_Task goal_
Reproduce exactly, and only, the lines below from the one containing "apple/red <249, 300, 51, 51>" through the one containing "- → soap dispenser/green <530, 219, 47, 56>".

-----

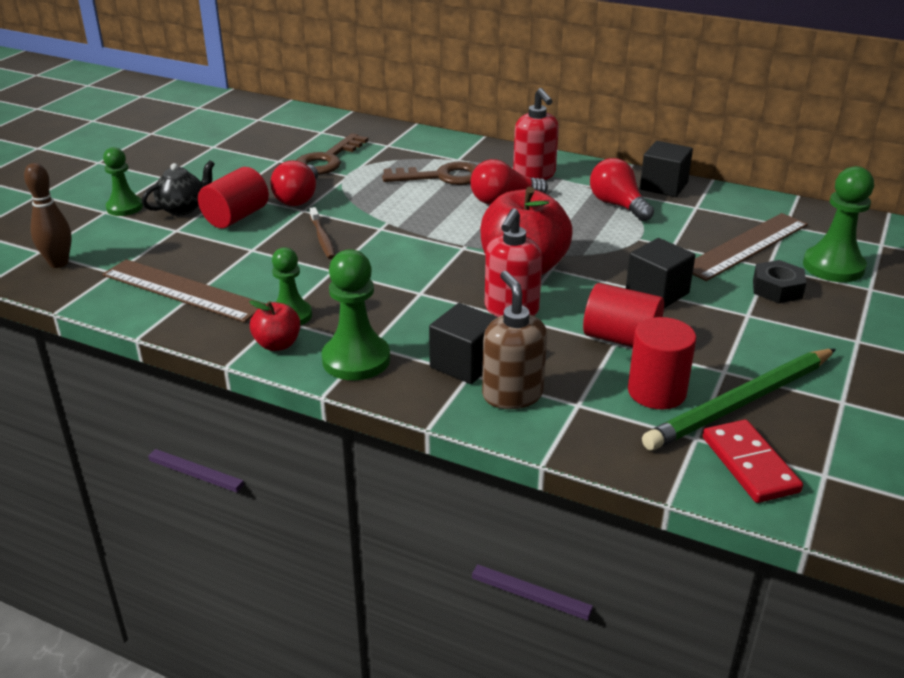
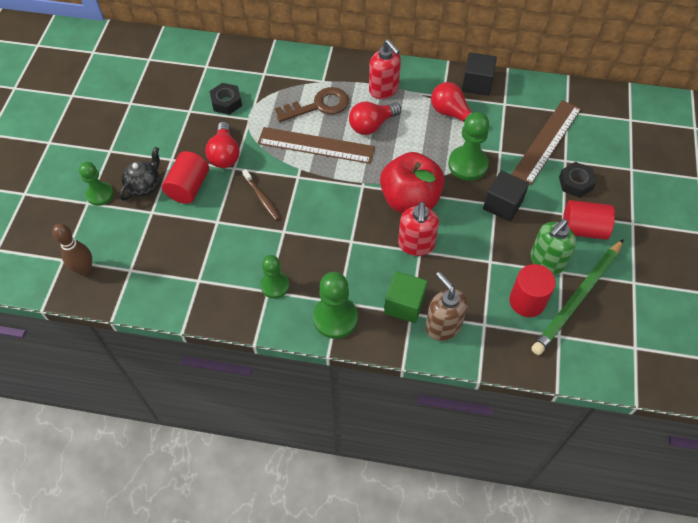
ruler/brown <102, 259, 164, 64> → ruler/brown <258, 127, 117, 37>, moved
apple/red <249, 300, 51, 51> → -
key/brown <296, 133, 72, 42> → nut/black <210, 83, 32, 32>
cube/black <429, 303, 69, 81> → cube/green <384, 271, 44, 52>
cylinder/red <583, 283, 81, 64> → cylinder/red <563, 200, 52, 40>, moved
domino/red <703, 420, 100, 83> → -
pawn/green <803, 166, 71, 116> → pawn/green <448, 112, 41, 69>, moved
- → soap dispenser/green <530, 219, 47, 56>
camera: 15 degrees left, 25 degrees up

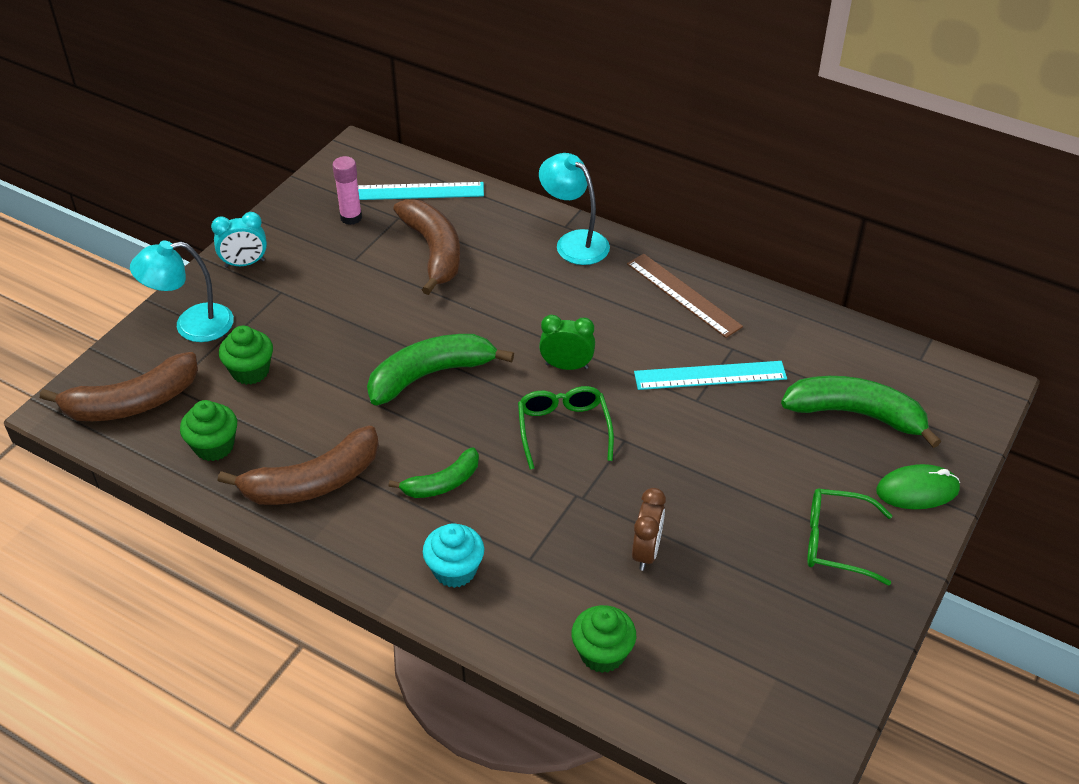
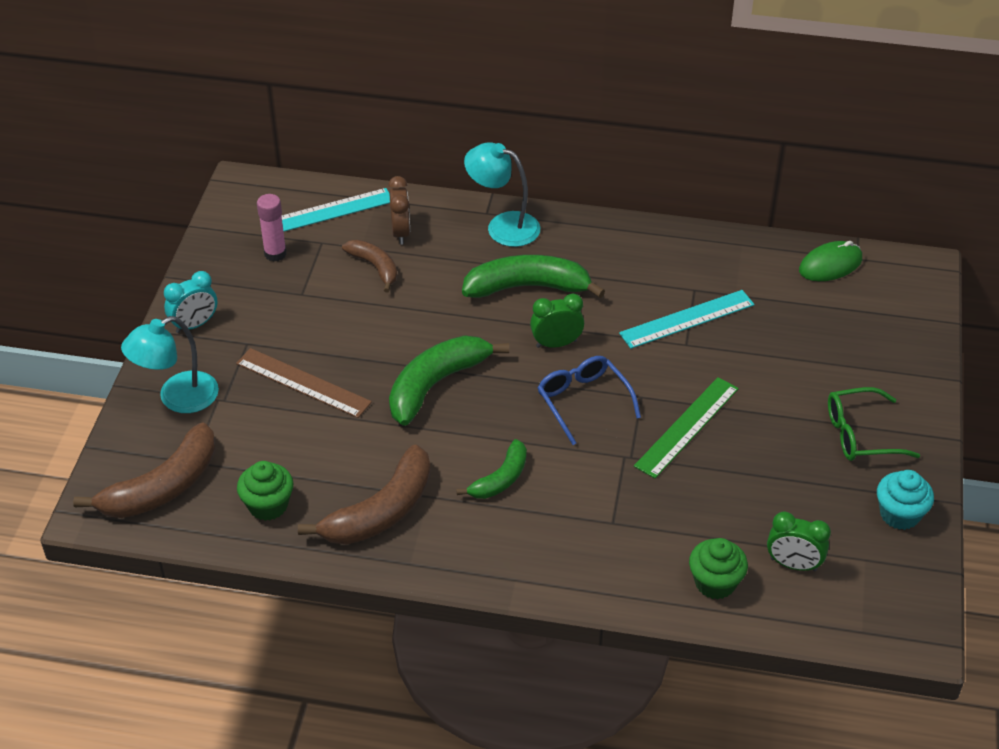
cupcake/green <219, 326, 54, 59> → -
banana/brown <393, 199, 67, 96> → banana/brown <342, 240, 55, 52>, x0.59
cupcake/turquoise <423, 523, 61, 65> → cupcake/turquoise <877, 470, 57, 60>, moved
glasses/green <518, 386, 96, 83> → glasses/blue <538, 356, 103, 89>
ruler/brown <627, 254, 116, 84> → ruler/brown <236, 348, 136, 70>, moved
clock/brown <632, 488, 34, 83> → clock/brown <388, 176, 22, 69>, moved
banana/green <781, 376, 160, 72> → banana/green <462, 255, 143, 43>, moved
mouse/green <876, 464, 84, 45> → mouse/green <799, 241, 63, 40>, moved
- → ruler/green <634, 377, 105, 102>
- → clock/green <767, 512, 64, 59>
camera: 20 degrees left, 0 degrees up

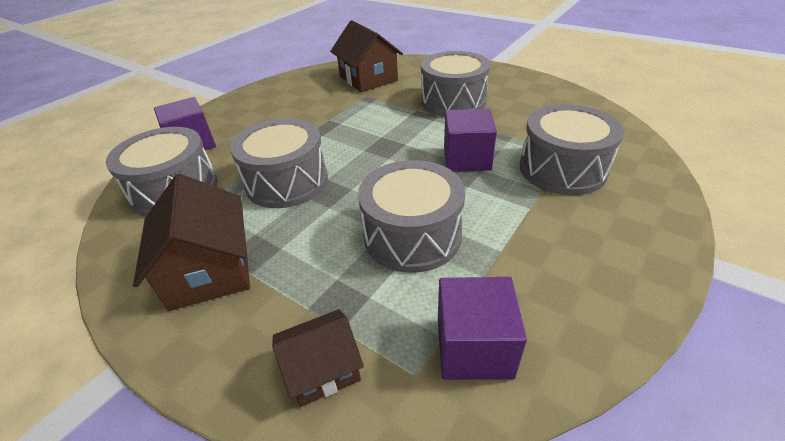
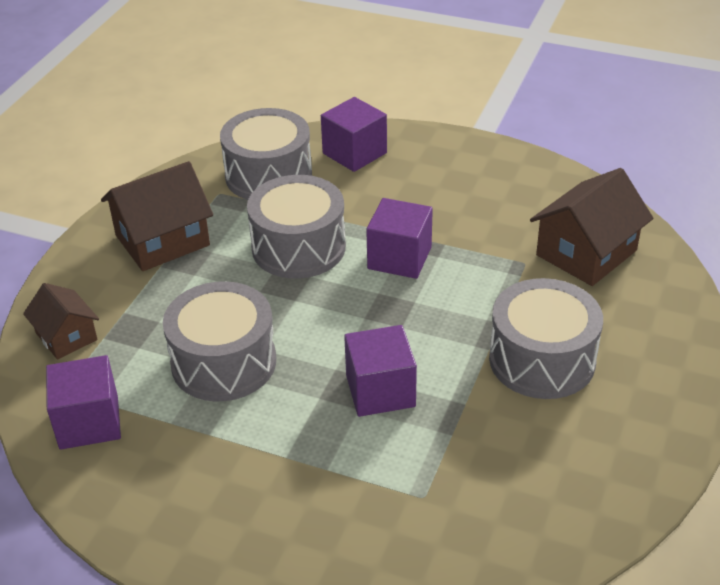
drum/grey <520, 104, 104, 91> → -
- → cube/purple <366, 198, 67, 81>
camera: 75 degrees right, 0 degrees up

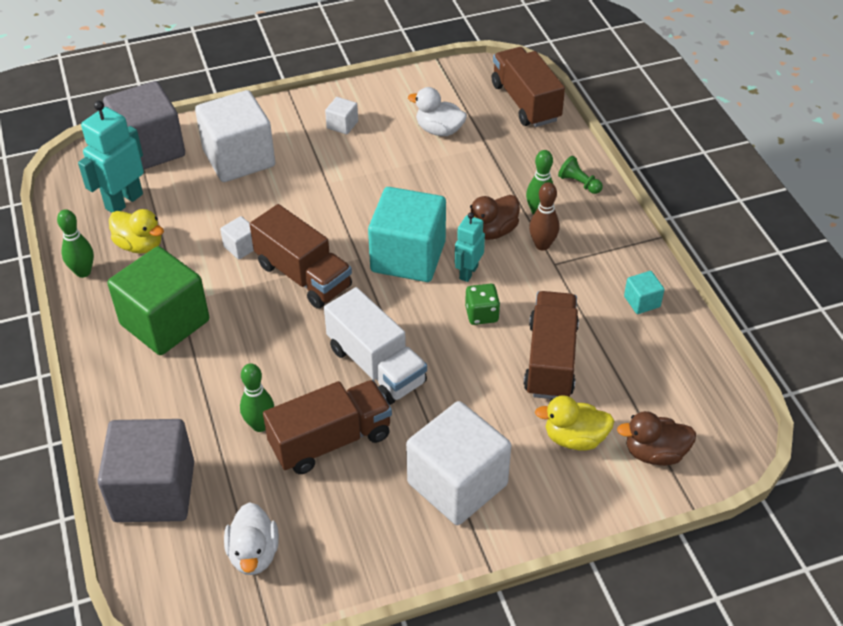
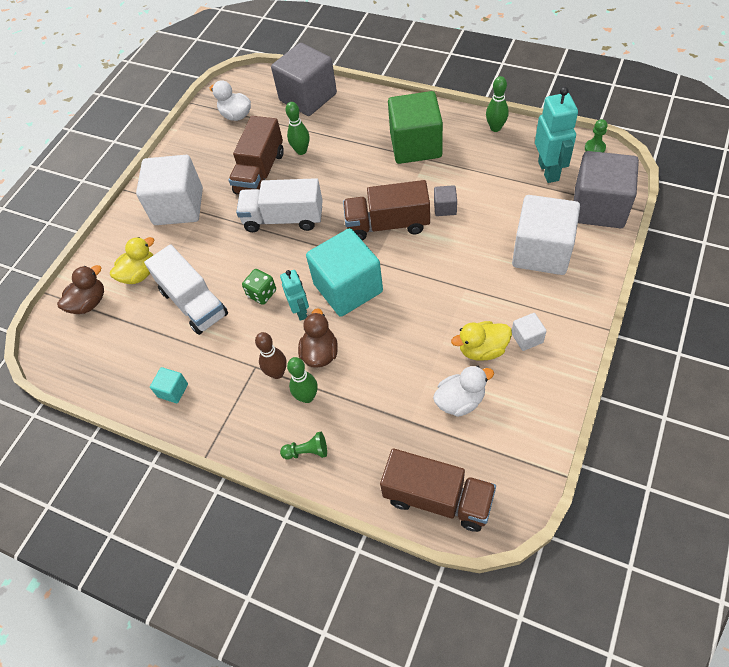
duck/yellow <109, 209, 55, 45> → duck/yellow <451, 321, 61, 40>, moved
cube/white <220, 216, 34, 43> → cube/grey <434, 185, 23, 31>
truck/brown <524, 291, 55, 108> → truck/white <144, 244, 84, 91>
- → pawn/green <585, 119, 23, 33>
camera: 140 degrees right, 10 degrees up

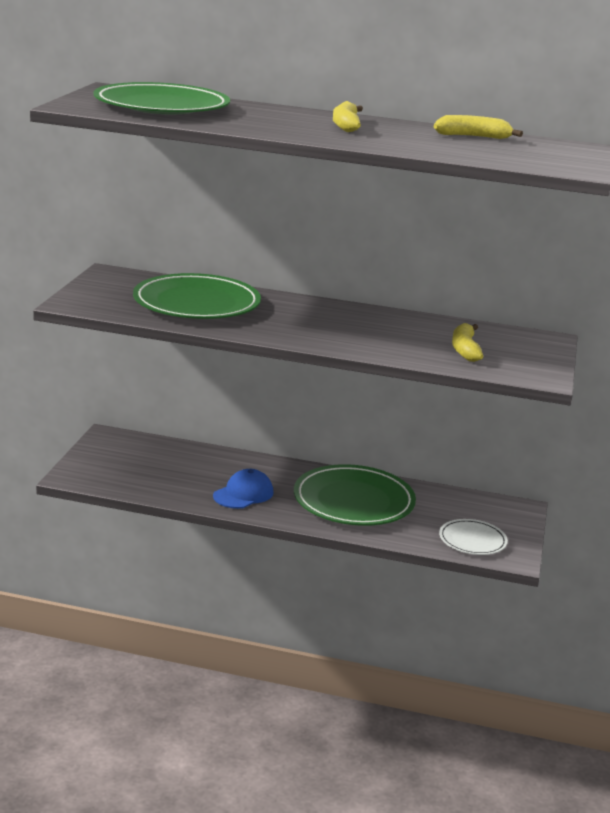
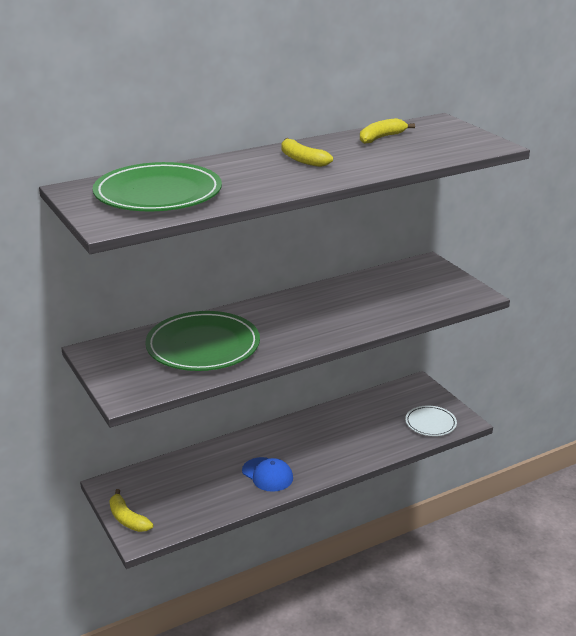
cap/blue <213, 469, 61, 40> → cap/blue <242, 457, 51, 35>, 135 degrees clockwise
plate/green <294, 464, 122, 62> → -
banana/yellow <452, 323, 32, 39> → banana/yellow <109, 489, 45, 43>, moved
camera: 40 degrees left, 5 degrees up

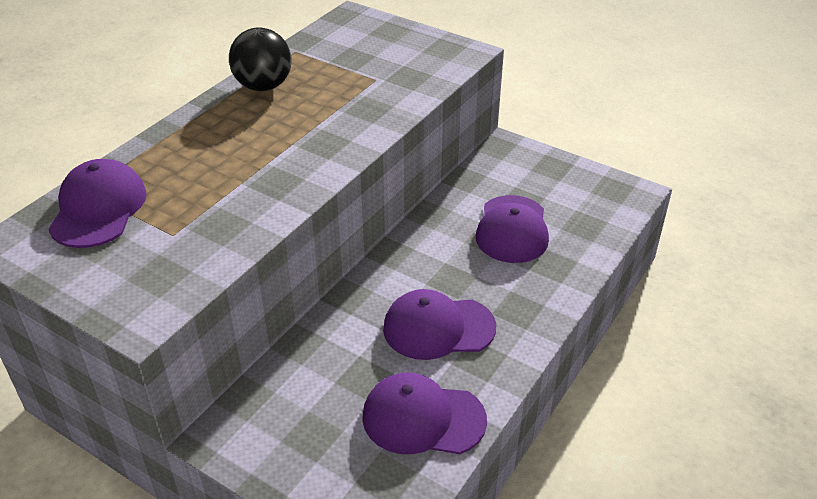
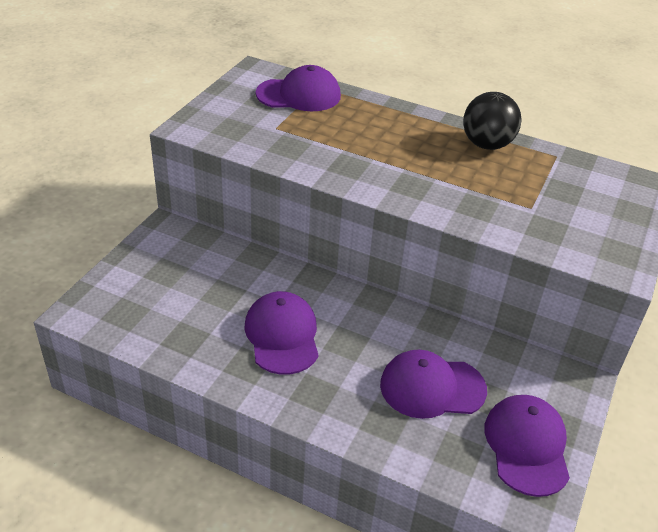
cap/purple <362, 373, 125, 81> → cap/purple <484, 395, 86, 102>, moved
camera: 80 degrees right, 0 degrees up

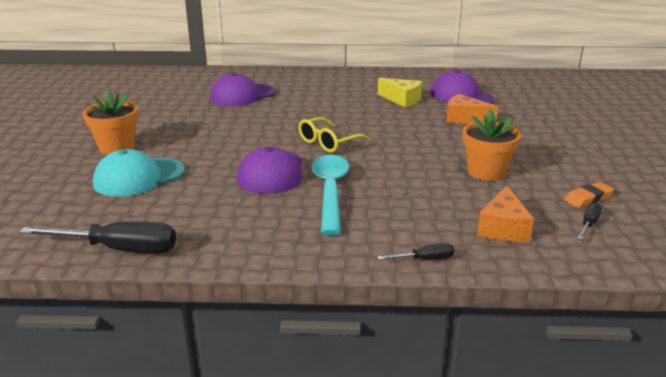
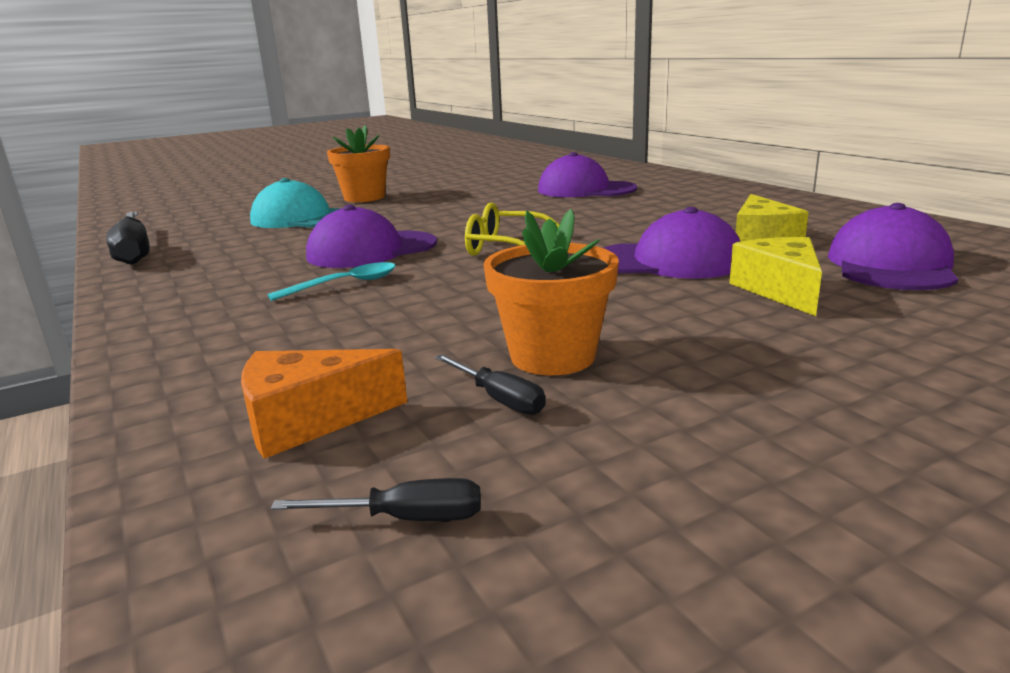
spoon/turquoise <311, 155, 38, 80> → spoon/turquoise <267, 262, 129, 39>, x0.56
screwdriver/black <377, 243, 77, 17> → screwdriver/black <435, 354, 111, 61>, moved
cheese/orange <446, 94, 52, 30> → cheese/yellow <729, 237, 93, 79>
eraser/orange <564, 182, 50, 26> → -
- → cap/purple <603, 207, 138, 72>
camera: 60 degrees right, 5 degrees down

-----

_Your solution_
apple/red <249, 300, 51, 51> → -
key/brown <296, 133, 72, 42> → nut/black <210, 83, 32, 32>
cube/black <429, 303, 69, 81> → cube/green <384, 271, 44, 52>
cylinder/red <583, 283, 81, 64> → cylinder/red <563, 200, 52, 40>, moved
domino/red <703, 420, 100, 83> → -
pawn/green <803, 166, 71, 116> → pawn/green <448, 112, 41, 69>, moved
- → soap dispenser/green <530, 219, 47, 56>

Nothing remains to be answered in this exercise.